Object tracking records:
━━━━━━━━━━━━━━━━━━━━━━━━━━━━━━

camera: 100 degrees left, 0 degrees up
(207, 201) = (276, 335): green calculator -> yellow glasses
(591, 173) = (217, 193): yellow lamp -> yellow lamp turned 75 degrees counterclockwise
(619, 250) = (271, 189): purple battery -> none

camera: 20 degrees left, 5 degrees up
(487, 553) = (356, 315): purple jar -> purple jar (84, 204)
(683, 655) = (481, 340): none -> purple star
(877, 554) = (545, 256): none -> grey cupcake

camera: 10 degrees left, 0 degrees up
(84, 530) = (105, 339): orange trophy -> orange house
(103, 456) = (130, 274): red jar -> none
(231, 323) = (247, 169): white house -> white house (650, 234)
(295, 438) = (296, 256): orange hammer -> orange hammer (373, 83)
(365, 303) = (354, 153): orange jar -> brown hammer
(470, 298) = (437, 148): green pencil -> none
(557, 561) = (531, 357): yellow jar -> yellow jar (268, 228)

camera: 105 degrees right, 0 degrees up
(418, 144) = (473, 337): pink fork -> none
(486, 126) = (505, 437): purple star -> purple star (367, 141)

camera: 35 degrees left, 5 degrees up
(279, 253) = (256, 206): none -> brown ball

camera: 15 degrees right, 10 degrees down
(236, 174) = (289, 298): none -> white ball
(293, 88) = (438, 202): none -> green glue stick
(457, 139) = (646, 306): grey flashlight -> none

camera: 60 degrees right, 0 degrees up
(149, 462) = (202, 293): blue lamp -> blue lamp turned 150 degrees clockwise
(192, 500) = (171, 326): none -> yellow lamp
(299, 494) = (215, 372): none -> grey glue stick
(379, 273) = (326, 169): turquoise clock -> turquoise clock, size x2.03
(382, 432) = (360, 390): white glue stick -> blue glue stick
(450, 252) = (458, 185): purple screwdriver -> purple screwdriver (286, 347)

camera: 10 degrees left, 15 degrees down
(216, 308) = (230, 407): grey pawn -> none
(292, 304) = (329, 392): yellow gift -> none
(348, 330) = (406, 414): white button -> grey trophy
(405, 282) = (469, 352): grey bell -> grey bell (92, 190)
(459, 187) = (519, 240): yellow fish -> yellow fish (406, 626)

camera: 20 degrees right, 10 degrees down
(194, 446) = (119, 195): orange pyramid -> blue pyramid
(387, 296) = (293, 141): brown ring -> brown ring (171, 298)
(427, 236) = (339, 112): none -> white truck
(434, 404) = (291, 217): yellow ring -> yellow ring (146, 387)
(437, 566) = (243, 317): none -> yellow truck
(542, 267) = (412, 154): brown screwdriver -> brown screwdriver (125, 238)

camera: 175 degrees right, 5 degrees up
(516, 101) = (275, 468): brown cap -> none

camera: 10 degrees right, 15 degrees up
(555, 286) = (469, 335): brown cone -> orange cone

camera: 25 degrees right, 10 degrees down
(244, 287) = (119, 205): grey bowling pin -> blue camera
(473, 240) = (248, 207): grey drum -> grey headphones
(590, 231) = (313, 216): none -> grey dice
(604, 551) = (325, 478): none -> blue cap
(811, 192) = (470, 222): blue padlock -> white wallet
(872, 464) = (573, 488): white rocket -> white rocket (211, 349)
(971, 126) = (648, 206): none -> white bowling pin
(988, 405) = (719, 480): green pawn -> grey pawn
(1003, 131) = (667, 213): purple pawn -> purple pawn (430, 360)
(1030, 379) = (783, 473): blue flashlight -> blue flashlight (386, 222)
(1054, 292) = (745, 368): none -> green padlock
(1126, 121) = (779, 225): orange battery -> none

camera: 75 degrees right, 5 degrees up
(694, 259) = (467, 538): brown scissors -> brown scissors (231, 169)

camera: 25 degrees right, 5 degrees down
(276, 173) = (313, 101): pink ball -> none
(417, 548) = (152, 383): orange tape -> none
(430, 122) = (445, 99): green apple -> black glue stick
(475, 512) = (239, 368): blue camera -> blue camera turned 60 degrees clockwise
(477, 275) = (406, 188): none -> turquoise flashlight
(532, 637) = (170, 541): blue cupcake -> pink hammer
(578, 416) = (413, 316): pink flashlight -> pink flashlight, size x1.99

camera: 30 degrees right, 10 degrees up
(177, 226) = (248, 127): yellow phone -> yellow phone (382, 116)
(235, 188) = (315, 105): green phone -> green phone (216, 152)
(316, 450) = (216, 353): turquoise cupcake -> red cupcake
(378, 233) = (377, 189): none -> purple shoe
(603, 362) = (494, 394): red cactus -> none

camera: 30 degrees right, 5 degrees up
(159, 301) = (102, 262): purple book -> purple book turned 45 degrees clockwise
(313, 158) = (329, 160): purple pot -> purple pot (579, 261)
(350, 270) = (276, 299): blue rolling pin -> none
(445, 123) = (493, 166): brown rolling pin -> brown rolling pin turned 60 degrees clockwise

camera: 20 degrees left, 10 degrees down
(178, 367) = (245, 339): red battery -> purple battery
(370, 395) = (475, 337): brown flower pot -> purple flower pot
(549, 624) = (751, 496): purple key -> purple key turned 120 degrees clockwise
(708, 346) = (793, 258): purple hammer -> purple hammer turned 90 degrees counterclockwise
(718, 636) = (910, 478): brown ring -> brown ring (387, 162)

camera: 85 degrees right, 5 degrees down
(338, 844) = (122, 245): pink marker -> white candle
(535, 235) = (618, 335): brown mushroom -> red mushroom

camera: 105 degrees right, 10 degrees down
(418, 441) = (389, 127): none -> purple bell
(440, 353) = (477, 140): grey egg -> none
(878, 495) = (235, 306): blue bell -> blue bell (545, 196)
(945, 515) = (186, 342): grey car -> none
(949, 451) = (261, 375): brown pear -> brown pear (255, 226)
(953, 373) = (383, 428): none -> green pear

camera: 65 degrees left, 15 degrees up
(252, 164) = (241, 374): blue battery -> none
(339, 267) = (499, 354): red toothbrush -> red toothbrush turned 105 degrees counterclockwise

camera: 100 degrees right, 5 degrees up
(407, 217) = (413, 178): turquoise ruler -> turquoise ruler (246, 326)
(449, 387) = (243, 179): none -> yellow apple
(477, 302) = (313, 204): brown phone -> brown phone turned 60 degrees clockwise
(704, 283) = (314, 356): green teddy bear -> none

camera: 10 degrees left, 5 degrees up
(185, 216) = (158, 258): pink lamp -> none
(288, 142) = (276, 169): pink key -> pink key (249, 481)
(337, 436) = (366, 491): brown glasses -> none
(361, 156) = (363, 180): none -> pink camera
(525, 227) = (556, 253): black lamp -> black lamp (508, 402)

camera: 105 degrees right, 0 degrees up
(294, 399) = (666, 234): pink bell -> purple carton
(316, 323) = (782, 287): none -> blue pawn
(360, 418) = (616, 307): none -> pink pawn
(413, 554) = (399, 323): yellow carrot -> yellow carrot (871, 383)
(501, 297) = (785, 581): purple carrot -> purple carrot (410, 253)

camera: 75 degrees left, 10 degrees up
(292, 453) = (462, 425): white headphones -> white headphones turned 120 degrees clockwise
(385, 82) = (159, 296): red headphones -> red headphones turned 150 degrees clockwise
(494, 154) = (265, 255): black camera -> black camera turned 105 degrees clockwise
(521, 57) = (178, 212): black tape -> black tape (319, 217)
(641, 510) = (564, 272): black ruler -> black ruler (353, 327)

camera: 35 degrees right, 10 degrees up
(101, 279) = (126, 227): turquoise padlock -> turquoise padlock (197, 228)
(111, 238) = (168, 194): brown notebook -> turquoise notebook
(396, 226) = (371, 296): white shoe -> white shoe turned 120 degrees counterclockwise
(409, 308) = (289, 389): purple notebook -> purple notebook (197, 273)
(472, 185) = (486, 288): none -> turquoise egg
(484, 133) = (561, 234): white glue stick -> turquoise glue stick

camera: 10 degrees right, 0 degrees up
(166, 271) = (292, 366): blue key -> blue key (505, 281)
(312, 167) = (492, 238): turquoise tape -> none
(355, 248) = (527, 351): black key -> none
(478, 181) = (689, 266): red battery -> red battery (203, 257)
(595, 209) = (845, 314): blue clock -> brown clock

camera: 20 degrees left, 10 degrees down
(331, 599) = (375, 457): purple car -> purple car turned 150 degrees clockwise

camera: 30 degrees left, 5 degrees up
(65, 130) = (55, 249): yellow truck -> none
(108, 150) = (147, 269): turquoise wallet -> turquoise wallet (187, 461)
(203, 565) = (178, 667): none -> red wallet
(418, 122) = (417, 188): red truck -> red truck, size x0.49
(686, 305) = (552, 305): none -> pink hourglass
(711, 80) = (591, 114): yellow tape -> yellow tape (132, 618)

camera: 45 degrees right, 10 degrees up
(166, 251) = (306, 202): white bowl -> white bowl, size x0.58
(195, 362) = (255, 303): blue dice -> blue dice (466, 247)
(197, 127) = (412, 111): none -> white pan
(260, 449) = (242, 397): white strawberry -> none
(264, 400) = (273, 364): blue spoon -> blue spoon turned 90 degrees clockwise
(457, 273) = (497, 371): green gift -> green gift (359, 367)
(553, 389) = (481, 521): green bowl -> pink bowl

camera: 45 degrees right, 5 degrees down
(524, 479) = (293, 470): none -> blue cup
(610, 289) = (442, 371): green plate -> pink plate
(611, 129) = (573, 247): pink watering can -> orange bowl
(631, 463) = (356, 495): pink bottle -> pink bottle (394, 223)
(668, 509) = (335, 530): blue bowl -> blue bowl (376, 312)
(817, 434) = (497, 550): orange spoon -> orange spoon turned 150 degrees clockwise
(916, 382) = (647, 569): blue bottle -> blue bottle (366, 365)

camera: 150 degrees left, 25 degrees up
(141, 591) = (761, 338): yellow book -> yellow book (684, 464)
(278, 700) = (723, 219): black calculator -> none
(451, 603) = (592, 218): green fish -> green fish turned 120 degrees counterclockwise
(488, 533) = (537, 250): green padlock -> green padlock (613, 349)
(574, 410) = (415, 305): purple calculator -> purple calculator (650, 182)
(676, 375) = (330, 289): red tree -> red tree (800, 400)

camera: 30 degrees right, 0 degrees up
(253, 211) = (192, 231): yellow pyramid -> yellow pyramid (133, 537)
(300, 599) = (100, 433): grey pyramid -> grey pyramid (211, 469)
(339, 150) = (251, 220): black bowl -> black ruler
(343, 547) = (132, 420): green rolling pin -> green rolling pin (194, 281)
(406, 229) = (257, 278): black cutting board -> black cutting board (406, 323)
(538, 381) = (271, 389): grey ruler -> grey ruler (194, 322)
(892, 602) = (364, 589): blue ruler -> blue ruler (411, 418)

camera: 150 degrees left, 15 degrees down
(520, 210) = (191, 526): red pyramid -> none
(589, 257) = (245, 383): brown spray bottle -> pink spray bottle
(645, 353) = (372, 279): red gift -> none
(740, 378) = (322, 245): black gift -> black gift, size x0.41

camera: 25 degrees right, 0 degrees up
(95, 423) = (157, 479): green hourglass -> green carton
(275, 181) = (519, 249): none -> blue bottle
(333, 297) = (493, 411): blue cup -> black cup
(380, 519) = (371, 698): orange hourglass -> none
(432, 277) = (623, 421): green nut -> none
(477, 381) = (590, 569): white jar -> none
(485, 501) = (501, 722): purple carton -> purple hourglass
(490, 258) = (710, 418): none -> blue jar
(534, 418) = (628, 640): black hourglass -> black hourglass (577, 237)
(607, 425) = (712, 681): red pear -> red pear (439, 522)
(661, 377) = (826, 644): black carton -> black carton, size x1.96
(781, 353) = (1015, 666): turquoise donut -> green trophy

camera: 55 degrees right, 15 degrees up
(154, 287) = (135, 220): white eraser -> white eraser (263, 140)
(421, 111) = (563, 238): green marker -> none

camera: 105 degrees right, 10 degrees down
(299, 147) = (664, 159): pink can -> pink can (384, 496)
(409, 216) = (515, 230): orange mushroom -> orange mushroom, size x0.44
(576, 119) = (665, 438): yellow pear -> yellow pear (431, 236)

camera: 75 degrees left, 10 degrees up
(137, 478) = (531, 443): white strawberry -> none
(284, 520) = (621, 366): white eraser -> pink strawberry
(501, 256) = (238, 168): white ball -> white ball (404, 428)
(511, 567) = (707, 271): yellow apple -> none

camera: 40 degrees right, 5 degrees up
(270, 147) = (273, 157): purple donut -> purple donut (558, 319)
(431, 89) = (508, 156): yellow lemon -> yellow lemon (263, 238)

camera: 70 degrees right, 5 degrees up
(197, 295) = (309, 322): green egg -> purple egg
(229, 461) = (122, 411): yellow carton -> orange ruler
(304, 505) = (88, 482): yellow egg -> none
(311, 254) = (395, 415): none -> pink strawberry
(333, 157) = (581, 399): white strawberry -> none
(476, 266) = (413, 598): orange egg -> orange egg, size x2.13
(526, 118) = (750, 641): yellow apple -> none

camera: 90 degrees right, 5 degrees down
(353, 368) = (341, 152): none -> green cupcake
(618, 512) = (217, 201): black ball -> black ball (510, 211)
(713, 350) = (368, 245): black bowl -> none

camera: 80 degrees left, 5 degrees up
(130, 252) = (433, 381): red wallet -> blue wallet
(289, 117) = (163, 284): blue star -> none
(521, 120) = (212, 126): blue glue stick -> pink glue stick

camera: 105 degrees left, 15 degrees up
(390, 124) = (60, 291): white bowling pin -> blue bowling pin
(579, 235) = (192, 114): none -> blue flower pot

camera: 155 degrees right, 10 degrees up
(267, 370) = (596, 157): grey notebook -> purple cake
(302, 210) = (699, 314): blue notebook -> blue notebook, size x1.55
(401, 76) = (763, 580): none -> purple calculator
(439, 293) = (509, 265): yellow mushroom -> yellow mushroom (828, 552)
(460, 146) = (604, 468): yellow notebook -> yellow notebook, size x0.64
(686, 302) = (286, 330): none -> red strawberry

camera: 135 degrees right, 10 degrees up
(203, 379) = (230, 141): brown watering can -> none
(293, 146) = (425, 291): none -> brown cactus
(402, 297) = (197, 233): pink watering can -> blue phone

━━━━━━━━━━━━━━━━━━━━━━━━━━━━━━

What is asked for is an exact copy of the lines above from the one containing "(457, 139) = (646, 306): grey" through the one containing "camera: 10 degrees left, 15 degrees down", and only those.

(457, 139) = (646, 306): grey flashlight -> none

camera: 60 degrees right, 0 degrees up
(149, 462) = (202, 293): blue lamp -> blue lamp turned 150 degrees clockwise
(192, 500) = (171, 326): none -> yellow lamp
(299, 494) = (215, 372): none -> grey glue stick
(379, 273) = (326, 169): turquoise clock -> turquoise clock, size x2.03
(382, 432) = (360, 390): white glue stick -> blue glue stick
(450, 252) = (458, 185): purple screwdriver -> purple screwdriver (286, 347)

camera: 10 degrees left, 15 degrees down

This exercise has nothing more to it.